• DATA SUPPLIED:
>> Start
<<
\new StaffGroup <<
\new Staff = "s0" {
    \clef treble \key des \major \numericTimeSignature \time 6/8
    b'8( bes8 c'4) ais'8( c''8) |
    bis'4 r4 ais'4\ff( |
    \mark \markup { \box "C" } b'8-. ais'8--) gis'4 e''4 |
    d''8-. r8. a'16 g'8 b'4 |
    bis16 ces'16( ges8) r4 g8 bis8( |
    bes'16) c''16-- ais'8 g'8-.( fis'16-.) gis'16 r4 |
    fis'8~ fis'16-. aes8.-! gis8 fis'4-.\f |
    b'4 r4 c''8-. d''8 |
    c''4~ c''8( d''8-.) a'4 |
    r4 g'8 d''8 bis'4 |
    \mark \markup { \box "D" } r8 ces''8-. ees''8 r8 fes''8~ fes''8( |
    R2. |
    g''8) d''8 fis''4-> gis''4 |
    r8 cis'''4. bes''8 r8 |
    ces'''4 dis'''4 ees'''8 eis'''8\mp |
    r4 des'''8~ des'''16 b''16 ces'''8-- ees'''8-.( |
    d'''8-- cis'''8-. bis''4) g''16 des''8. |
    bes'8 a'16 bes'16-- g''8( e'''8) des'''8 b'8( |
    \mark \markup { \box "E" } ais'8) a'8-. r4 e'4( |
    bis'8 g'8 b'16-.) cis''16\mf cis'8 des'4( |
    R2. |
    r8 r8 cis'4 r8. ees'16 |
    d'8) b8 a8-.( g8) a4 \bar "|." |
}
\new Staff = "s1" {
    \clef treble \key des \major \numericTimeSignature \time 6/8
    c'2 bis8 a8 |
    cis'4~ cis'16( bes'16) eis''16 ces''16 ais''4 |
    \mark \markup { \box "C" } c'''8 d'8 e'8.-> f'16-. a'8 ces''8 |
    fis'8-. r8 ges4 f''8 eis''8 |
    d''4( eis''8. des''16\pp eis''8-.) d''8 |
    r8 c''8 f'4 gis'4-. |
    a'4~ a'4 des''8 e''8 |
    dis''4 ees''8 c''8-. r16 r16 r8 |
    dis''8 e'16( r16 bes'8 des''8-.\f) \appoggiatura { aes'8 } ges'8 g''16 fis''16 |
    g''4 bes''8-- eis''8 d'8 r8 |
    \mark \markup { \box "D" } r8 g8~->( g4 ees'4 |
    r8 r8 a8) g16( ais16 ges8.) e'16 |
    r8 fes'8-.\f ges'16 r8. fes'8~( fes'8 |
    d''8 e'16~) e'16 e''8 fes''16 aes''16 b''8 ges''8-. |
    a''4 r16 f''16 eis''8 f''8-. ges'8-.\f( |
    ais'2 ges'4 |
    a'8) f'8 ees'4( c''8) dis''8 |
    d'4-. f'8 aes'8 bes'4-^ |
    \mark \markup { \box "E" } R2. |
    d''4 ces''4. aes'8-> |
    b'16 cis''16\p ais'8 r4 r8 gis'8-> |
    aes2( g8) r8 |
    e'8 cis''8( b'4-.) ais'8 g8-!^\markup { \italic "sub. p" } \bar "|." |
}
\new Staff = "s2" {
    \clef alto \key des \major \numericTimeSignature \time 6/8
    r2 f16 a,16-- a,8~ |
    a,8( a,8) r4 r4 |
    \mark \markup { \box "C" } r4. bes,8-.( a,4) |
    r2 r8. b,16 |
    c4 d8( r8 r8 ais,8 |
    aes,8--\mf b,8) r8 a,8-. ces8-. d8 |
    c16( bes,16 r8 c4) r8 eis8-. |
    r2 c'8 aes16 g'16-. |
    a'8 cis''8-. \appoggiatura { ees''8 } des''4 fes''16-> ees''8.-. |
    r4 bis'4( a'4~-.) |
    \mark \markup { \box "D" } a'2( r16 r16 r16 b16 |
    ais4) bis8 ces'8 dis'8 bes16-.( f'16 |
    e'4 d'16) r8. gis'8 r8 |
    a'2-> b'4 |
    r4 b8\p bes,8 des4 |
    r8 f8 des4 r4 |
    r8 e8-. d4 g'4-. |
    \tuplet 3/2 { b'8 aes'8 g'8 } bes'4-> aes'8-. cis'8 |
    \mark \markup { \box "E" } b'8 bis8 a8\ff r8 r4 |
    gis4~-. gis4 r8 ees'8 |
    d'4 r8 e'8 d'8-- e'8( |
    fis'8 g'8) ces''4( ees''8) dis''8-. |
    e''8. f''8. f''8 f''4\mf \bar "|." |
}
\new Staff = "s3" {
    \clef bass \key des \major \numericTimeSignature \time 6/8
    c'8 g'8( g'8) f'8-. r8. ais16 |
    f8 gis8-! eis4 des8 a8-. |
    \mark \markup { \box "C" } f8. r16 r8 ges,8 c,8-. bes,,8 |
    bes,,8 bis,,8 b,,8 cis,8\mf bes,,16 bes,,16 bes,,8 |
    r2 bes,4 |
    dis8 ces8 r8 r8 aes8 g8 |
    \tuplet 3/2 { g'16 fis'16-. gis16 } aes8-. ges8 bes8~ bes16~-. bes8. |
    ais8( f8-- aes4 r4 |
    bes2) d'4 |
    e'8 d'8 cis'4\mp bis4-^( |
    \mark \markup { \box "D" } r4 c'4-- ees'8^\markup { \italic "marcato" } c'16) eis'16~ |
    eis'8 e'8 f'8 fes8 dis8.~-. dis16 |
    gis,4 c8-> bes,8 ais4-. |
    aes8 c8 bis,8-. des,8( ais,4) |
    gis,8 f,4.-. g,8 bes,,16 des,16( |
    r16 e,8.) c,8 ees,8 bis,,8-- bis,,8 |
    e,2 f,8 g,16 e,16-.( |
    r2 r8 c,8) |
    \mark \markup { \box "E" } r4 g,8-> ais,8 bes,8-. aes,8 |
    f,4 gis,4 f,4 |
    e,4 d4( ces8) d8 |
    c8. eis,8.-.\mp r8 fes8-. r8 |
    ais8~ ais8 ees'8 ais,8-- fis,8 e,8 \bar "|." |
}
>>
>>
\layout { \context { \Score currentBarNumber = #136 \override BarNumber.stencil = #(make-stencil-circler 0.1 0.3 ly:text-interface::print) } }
>> End
>> Start
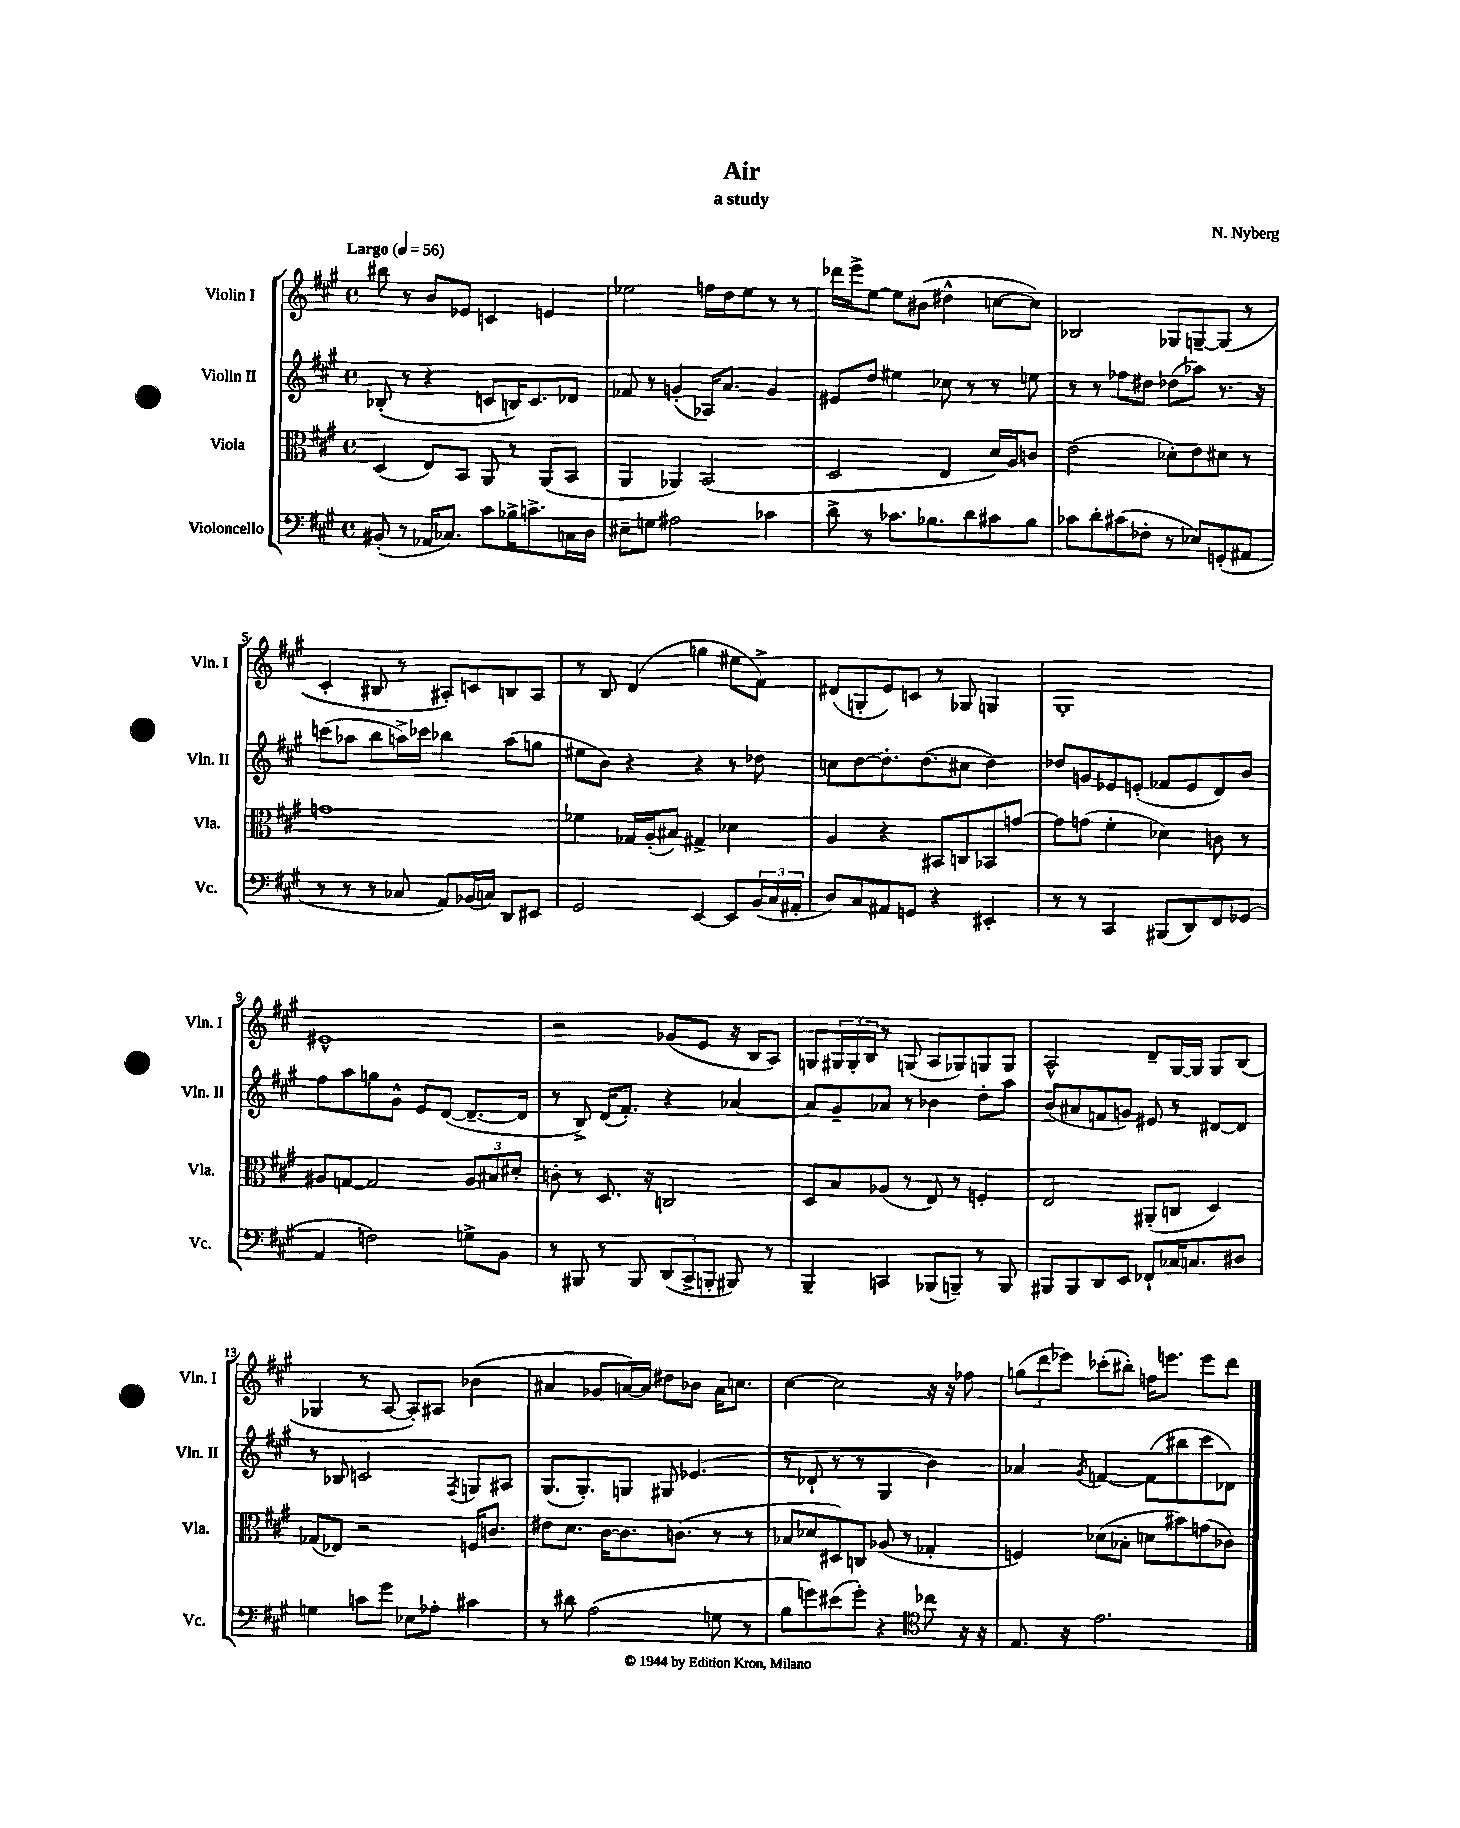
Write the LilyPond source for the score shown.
>> End
• DIRECTIVE: Gather every line of the listing above that contains the string "numericTimeSignature". Case counts.

• ANSWER FOR THIS EXERCISE:
    \clef treble \key des \major \numericTimeSignature \time 6/8
    \clef treble \key des \major \numericTimeSignature \time 6/8
    \clef alto \key des \major \numericTimeSignature \time 6/8
    \clef bass \key des \major \numericTimeSignature \time 6/8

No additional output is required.